ENTRIES PROVIDED: Begin

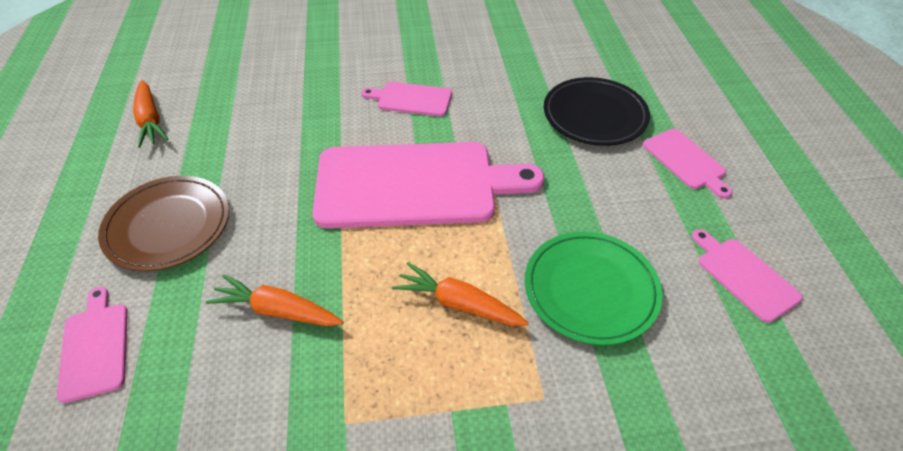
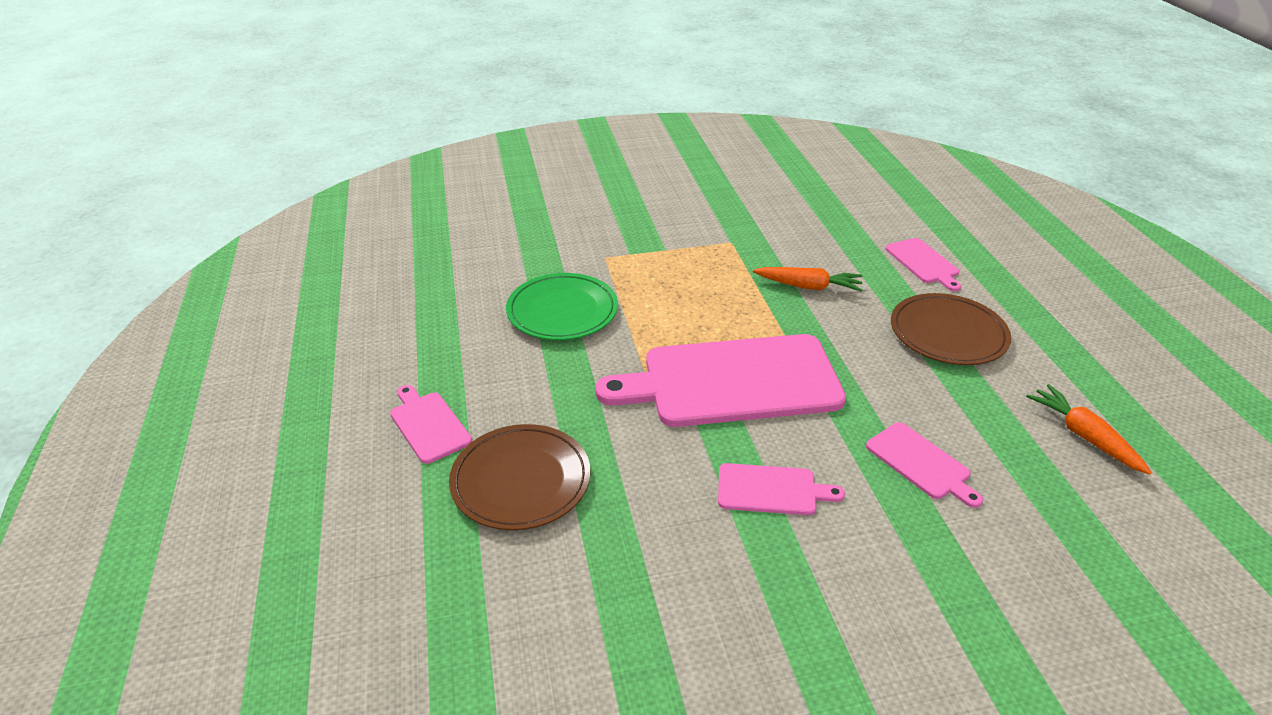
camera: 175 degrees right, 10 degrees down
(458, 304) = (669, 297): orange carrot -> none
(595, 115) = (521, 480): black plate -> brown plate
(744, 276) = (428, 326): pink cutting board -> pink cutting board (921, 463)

ENTRIES PROVIDED: End
ENTRIES PROVIDED: Begin

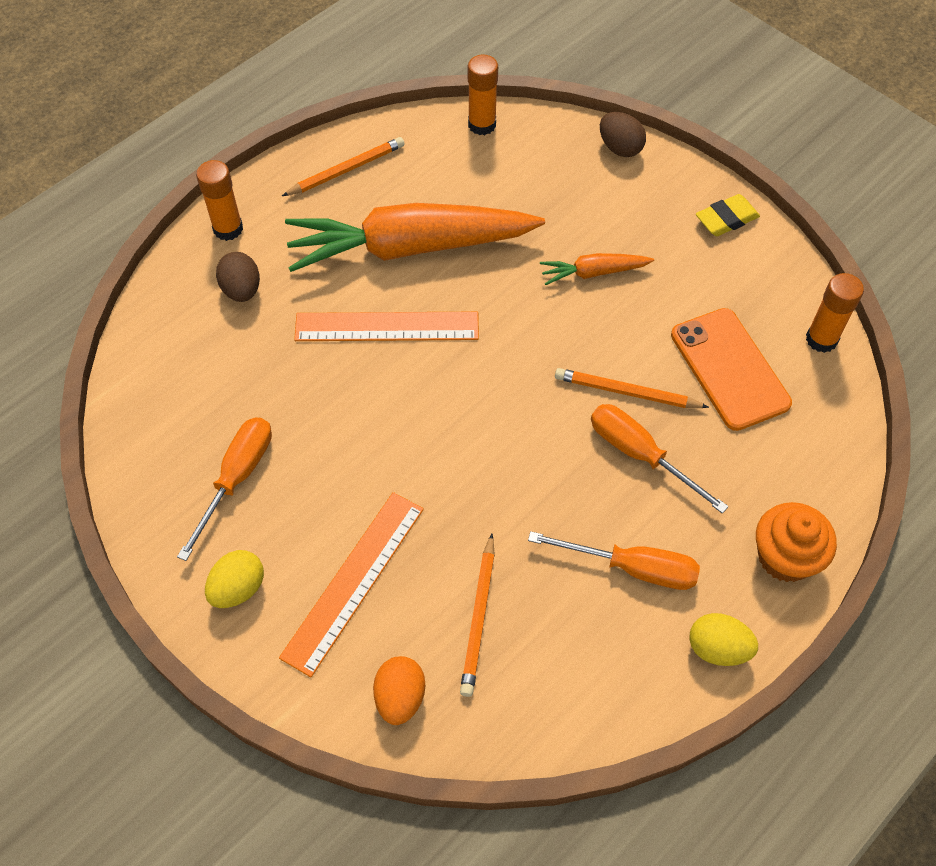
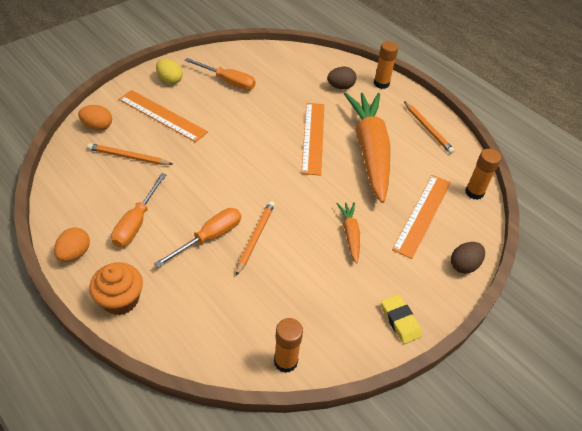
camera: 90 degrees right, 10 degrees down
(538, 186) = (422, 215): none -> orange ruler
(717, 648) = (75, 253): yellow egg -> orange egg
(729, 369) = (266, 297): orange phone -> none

ENTRIES PROVIDED: End

**PROBLEM DETAILS:** How many lines in these entries contain the string "degrees"? State the number and nothing more.

**TASK RESULT:** 2